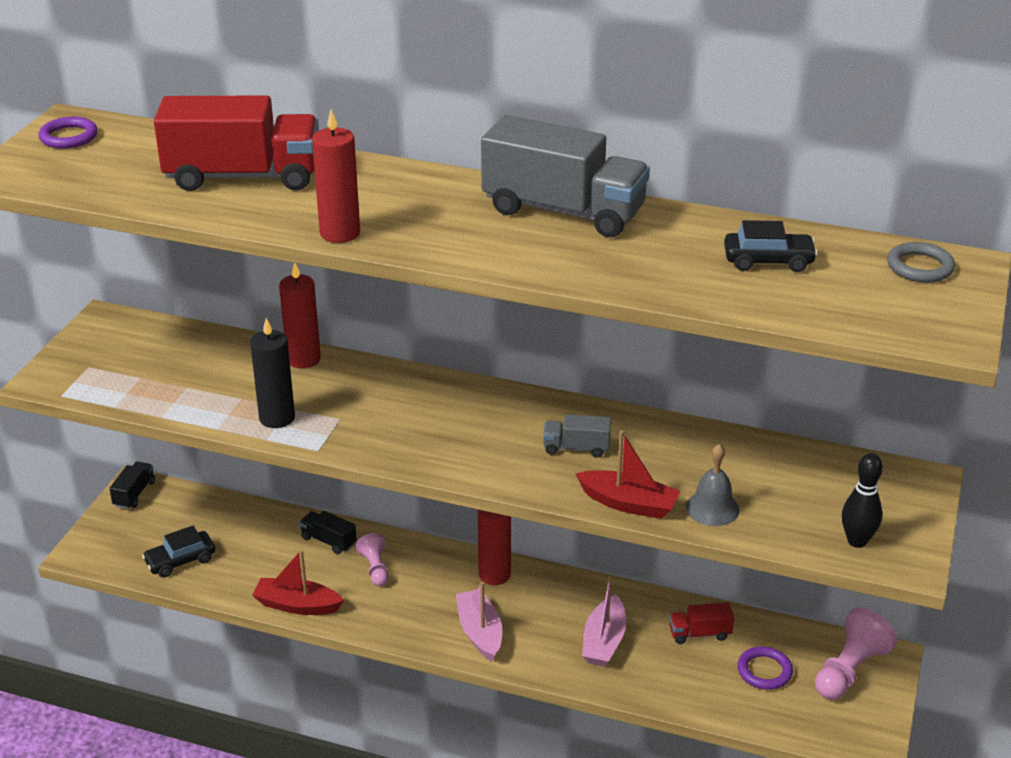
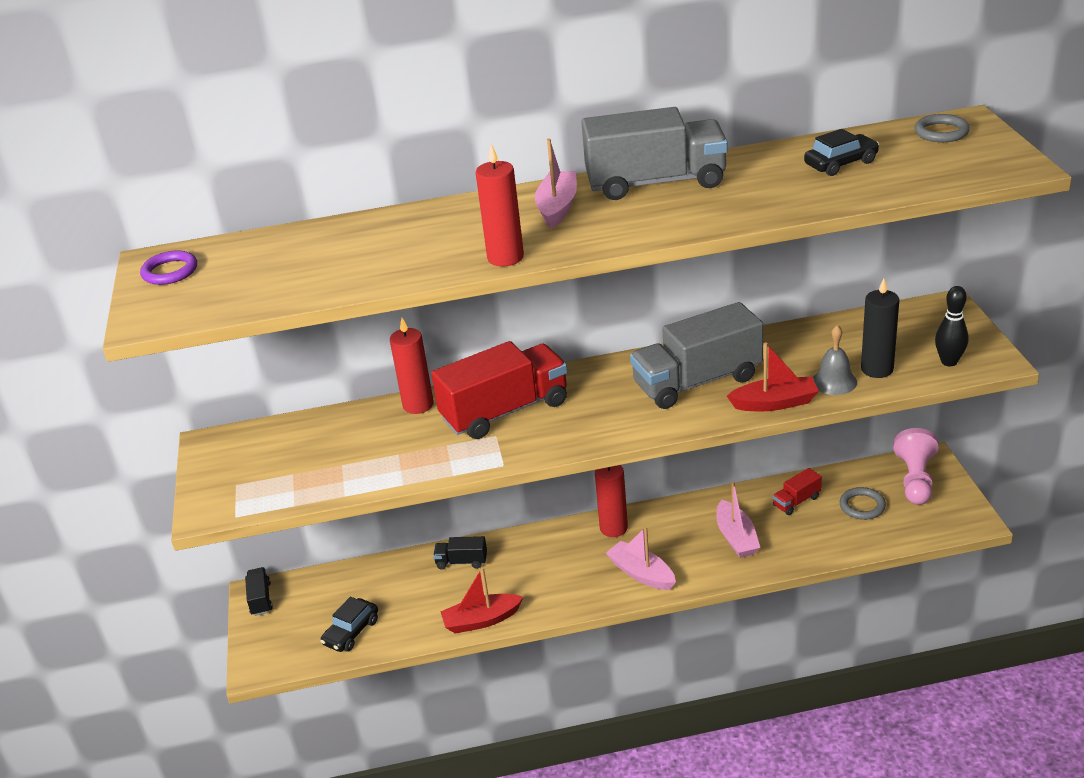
camera: 25 degrees left, 0 degrees up
red truck [154,95,319,191] -> red truck moved to [431,341,568,439]
black candle [250,318,295,428] -> black candle moved to [861,278,899,378]
pink pawn [356,533,389,586] -> none
grey truck [543,414,611,457] -> grey truck [630,302,763,409], size x2.22
purple ring [737,646,793,690] -> grey ring [840,487,886,520]
none -> pink boat [535,139,577,229]

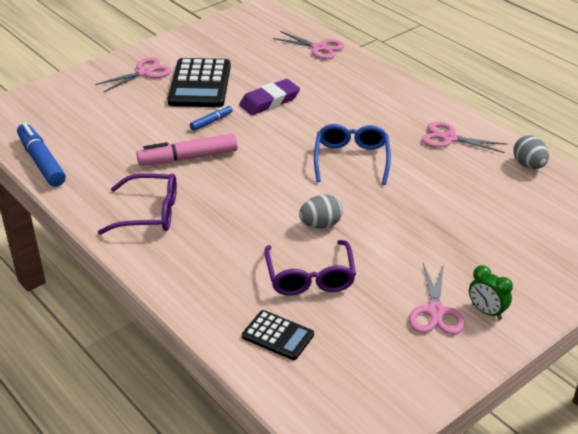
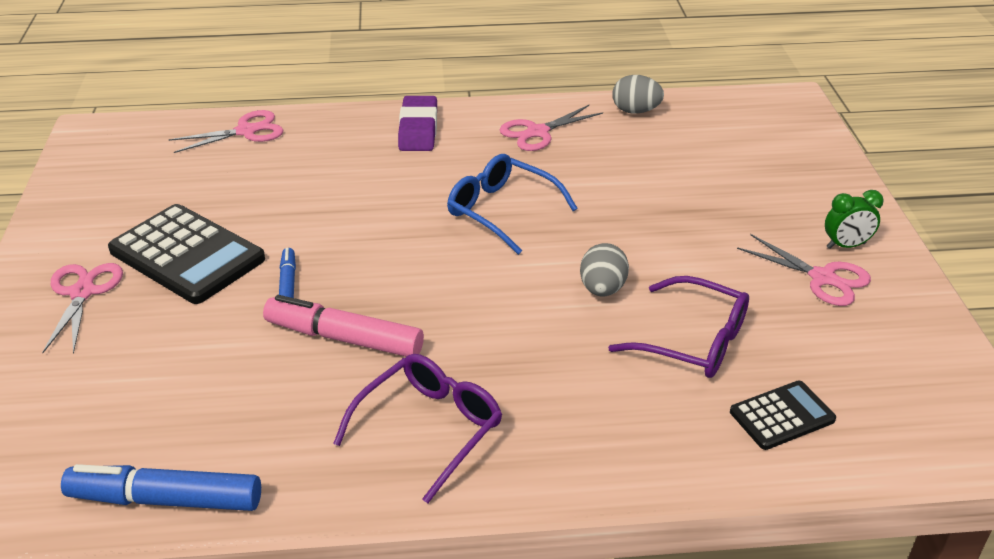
camera: 55 degrees left, 0 degrees up
pink marker [136,133,238,166] -> pink marker turned 90 degrees clockwise [263,295,424,357]
purple eraser [239,79,300,115] -> purple eraser moved to [398,96,437,151]

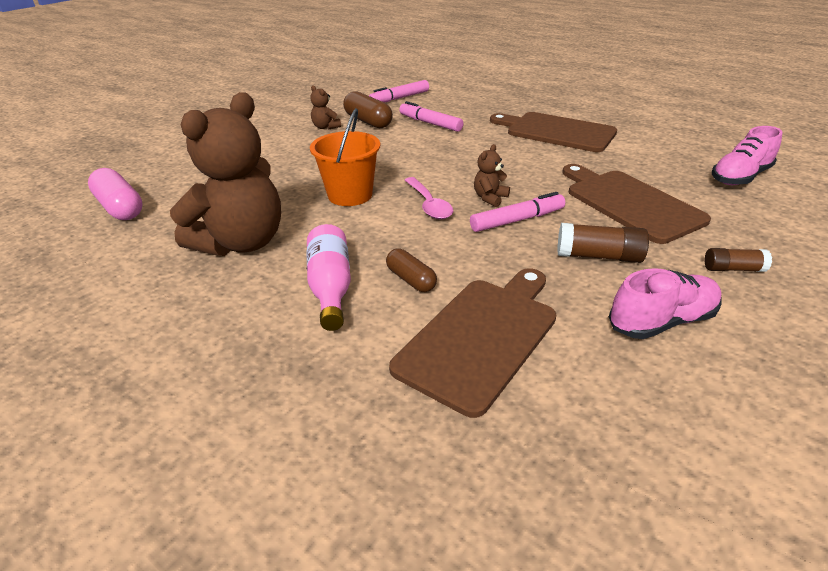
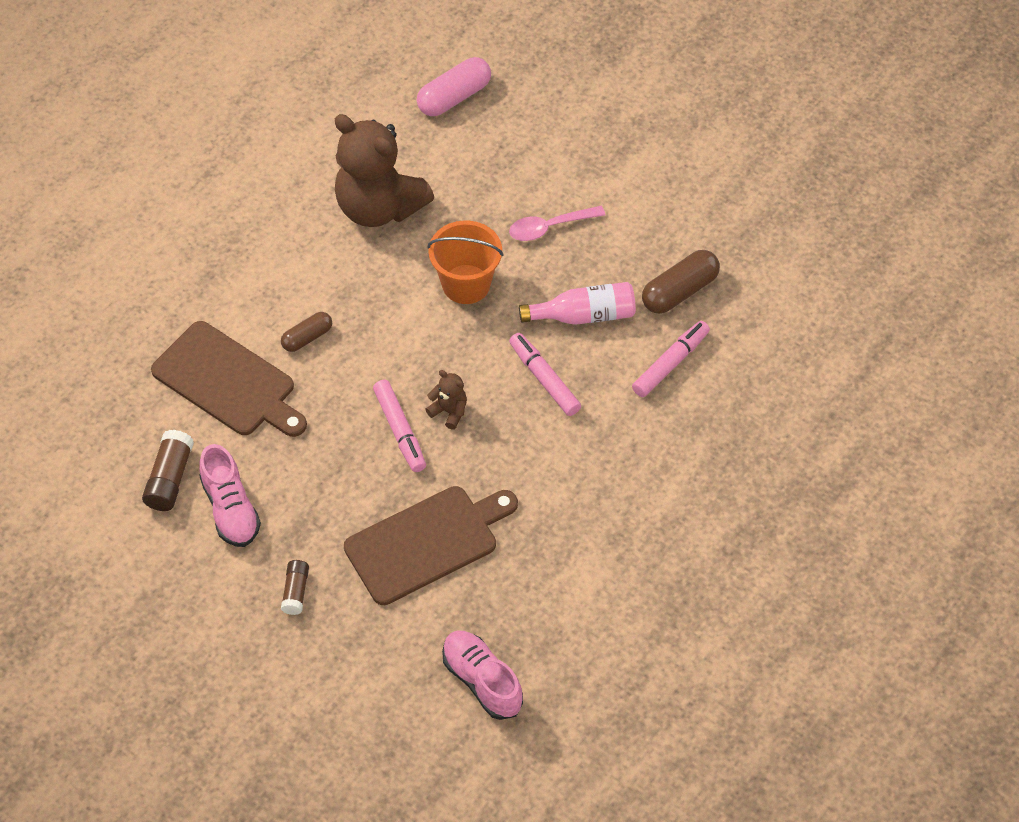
camera: 90 degrees right, 20 degrees up
pink bottle [307,224,351,331] -> pink bottle moved to [519,282,636,325]
brown teddy bear [310,85,341,129] -> none
pink marker [369,80,429,102] -> pink marker moved to [509,333,581,416]
pink spoon [405,177,453,219] -> pink spoon moved to [509,206,605,241]
brown cutting board [490,112,617,152] -> none
brown glue stick [557,223,649,263] -> brown glue stick moved to [142,430,194,511]

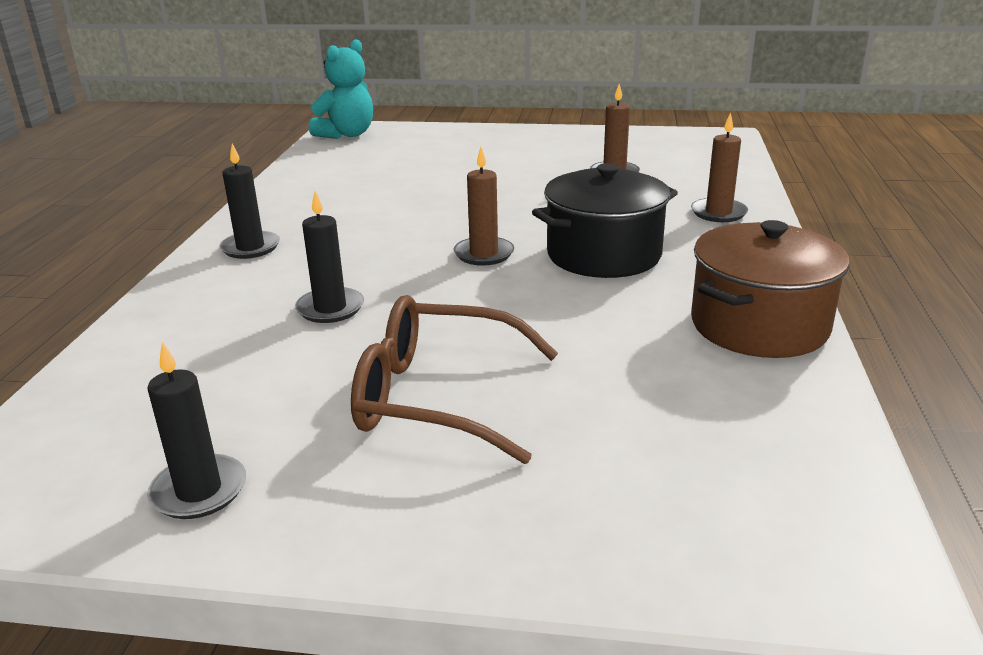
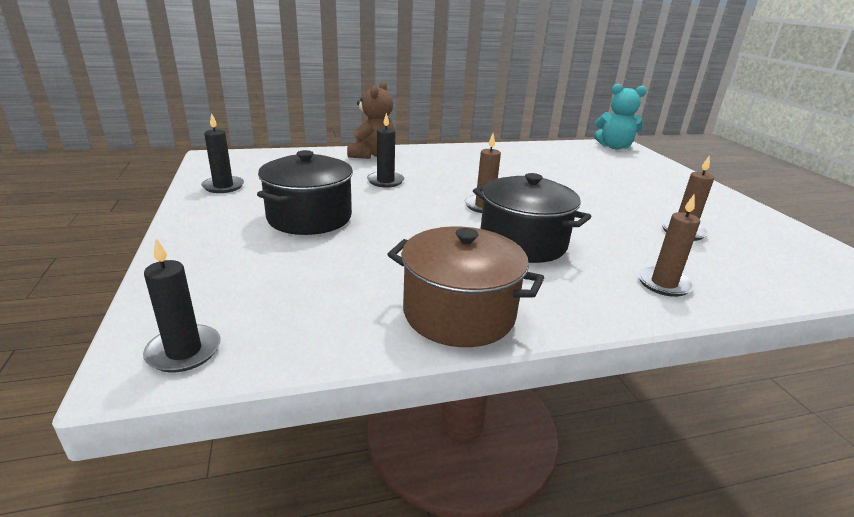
camera: 65 degrees right, 0 degrees up
black candle [219,144,280,259] -> black candle moved to [143,238,221,372]
brown glasses [351,295,558,464] -> black pot [257,150,353,235]
none -> brown teddy bear [347,81,396,159]

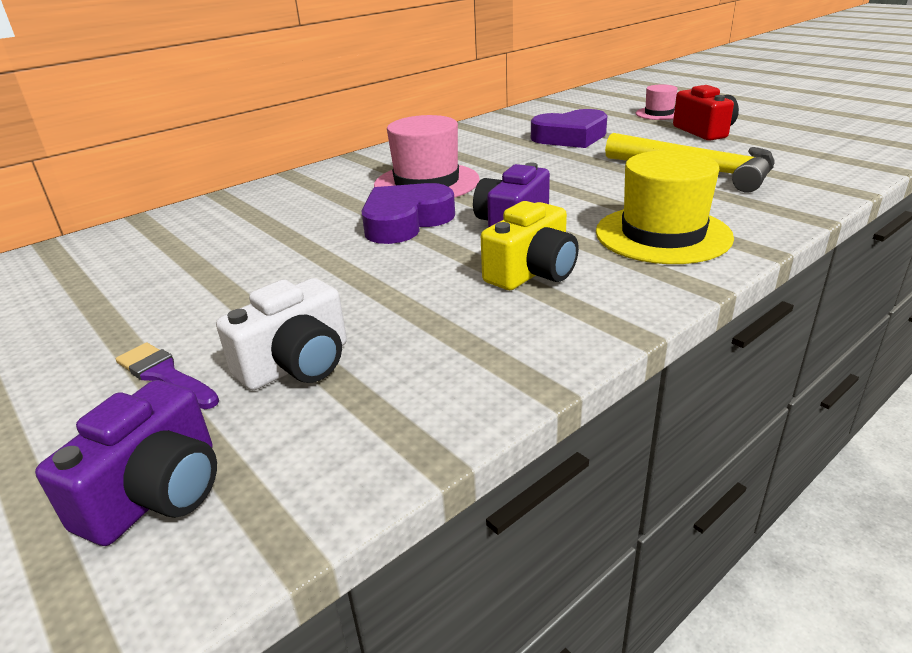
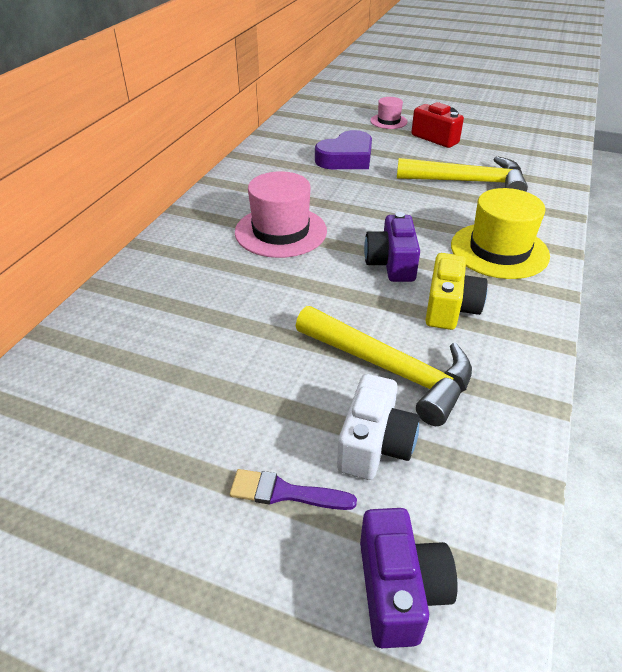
camera: 30 degrees left, 10 degrees up
purple heart [361,183,455,244] -> none
none -> yellow hammer [296,306,472,426]

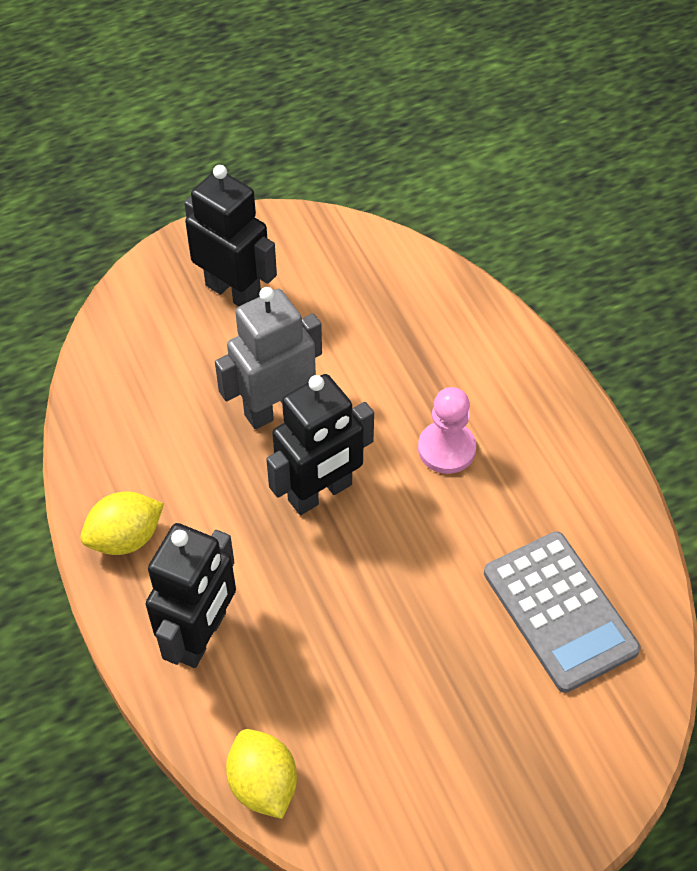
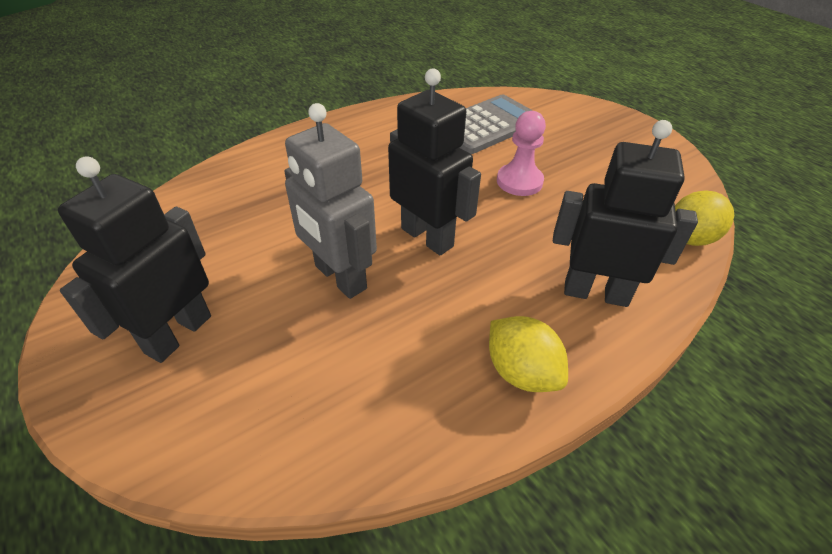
camera: 100 degrees left, 10 degrees down
pink pawn [418,387,476,474] -> pink pawn moved to [497,111,546,196]

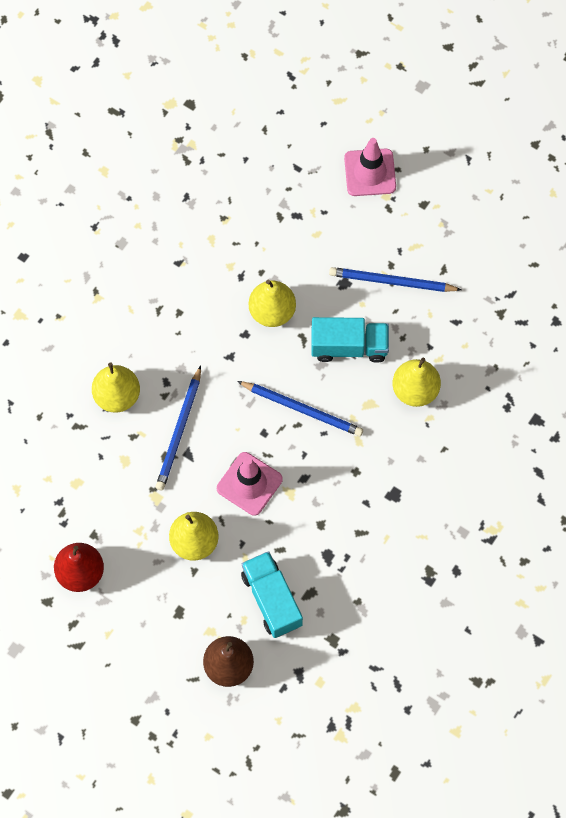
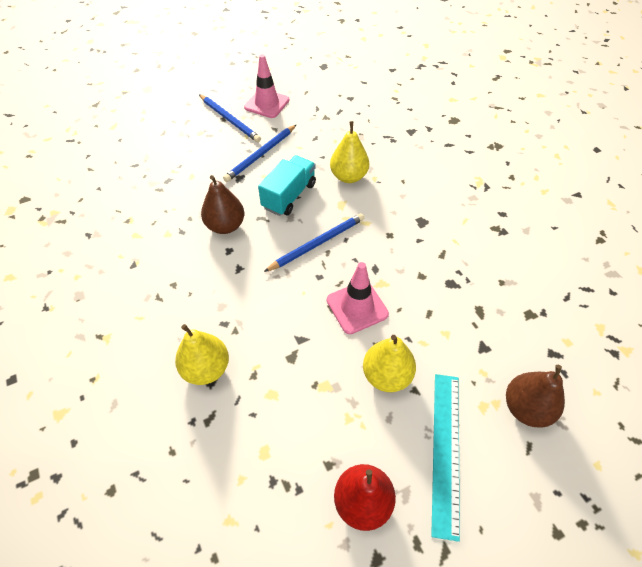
camera: 60 degrees left, 15 degrees down
blue pencil [155,366,201,490] -> blue pencil moved to [199,94,261,142]
turquoise truck [241,551,303,638] -> none
yellow pear [249,280,296,327] -> brown pear [201,175,244,234]
pink traffic cone [344,138,396,196] -> pink traffic cone moved to [244,54,290,118]
none -> turquoise ruler [431,374,460,542]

*Task:* Repeat the listing above up to and including the line with "black candle [219,144,280,259]", starting from its first line. Drop any pictures.

*Reply:*
camera: 25 degrees left, 0 degrees up
red truck [154,95,319,191] -> red truck moved to [431,341,568,439]
black candle [250,318,295,428] -> black candle moved to [861,278,899,378]
pink pawn [356,533,389,586] -> none
grey truck [543,414,611,457] -> grey truck [630,302,763,409], size x2.22
purple ring [737,646,793,690] -> grey ring [840,487,886,520]
none -> pink boat [535,139,577,229]

camera: 55 degrees left, 0 degrees up
pink marker [136,133,238,166] -> pink marker turned 90 degrees clockwise [263,295,424,357]
purple eraser [239,79,300,115] -> purple eraser moved to [398,96,437,151]

camera: 90 degrees right, 20 degrees up
pink bottle [307,224,351,331] -> pink bottle moved to [519,282,636,325]
brown teddy bear [310,85,341,129] -> none
pink marker [369,80,429,102] -> pink marker moved to [509,333,581,416]
pink spoon [405,177,453,219] -> pink spoon moved to [509,206,605,241]
brown cutting board [490,112,617,152] -> none
brown glue stick [557,223,649,263] -> brown glue stick moved to [142,430,194,511]

camera: 65 degrees right, 0 degrees up
black candle [219,144,280,259] -> black candle moved to [143,238,221,372]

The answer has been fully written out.